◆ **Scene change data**
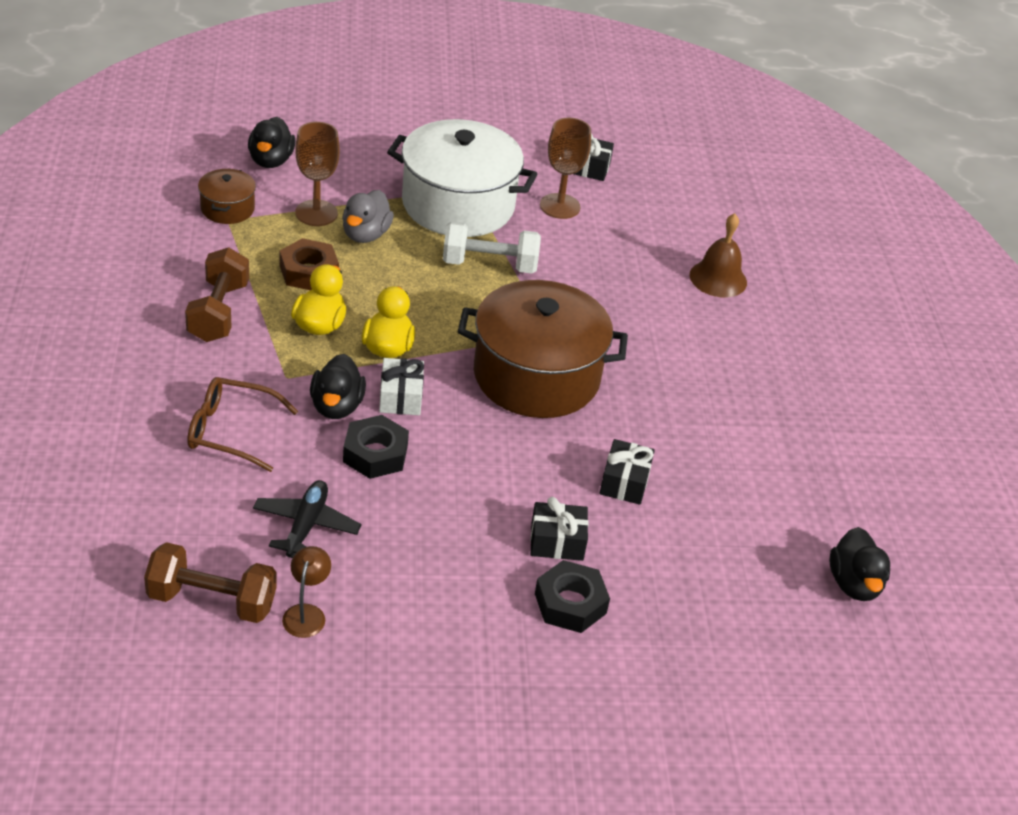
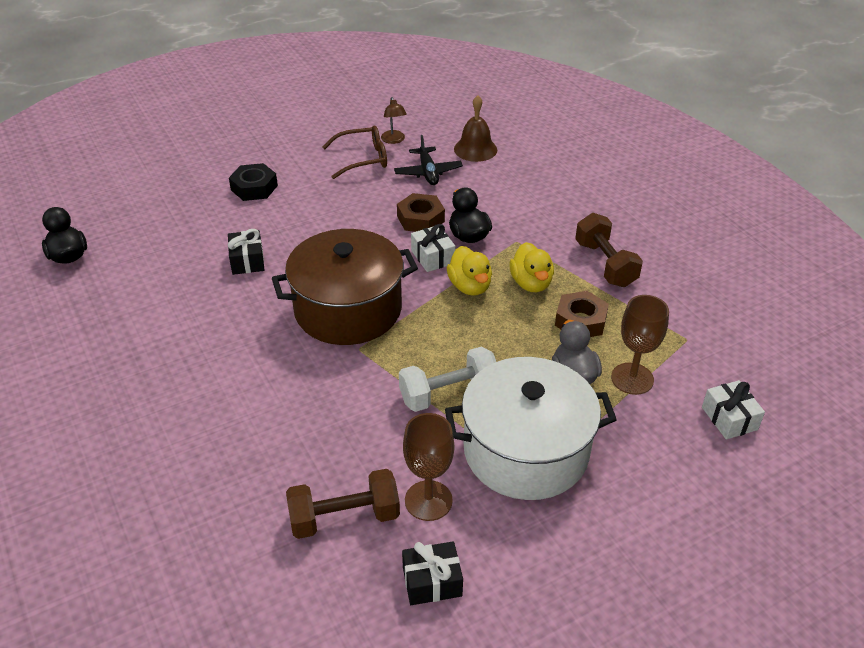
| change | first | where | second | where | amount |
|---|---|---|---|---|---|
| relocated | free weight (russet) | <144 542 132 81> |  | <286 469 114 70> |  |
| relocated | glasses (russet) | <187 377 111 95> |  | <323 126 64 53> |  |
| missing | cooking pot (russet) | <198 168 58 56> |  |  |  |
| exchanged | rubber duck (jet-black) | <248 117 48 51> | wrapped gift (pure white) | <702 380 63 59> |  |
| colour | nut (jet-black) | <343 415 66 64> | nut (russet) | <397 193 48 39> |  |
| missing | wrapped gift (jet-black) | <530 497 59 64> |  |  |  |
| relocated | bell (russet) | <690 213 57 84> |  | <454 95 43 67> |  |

◆ **TASK INSTRUCTIONS**
Each entry, word for word, belongs in your answer; each picture does not.

◆ **RESULT**
| change | first | where | second | where | amount |
|---|---|---|---|---|---|
| relocated | free weight (russet) | <144 542 132 81> |  | <286 469 114 70> |  |
| relocated | glasses (russet) | <187 377 111 95> |  | <323 126 64 53> |  |
| missing | cooking pot (russet) | <198 168 58 56> |  |  |  |
| exchanged | rubber duck (jet-black) | <248 117 48 51> | wrapped gift (pure white) | <702 380 63 59> |  |
| colour | nut (jet-black) | <343 415 66 64> | nut (russet) | <397 193 48 39> |  |
| missing | wrapped gift (jet-black) | <530 497 59 64> |  |  |  |
| relocated | bell (russet) | <690 213 57 84> |  | <454 95 43 67> |  |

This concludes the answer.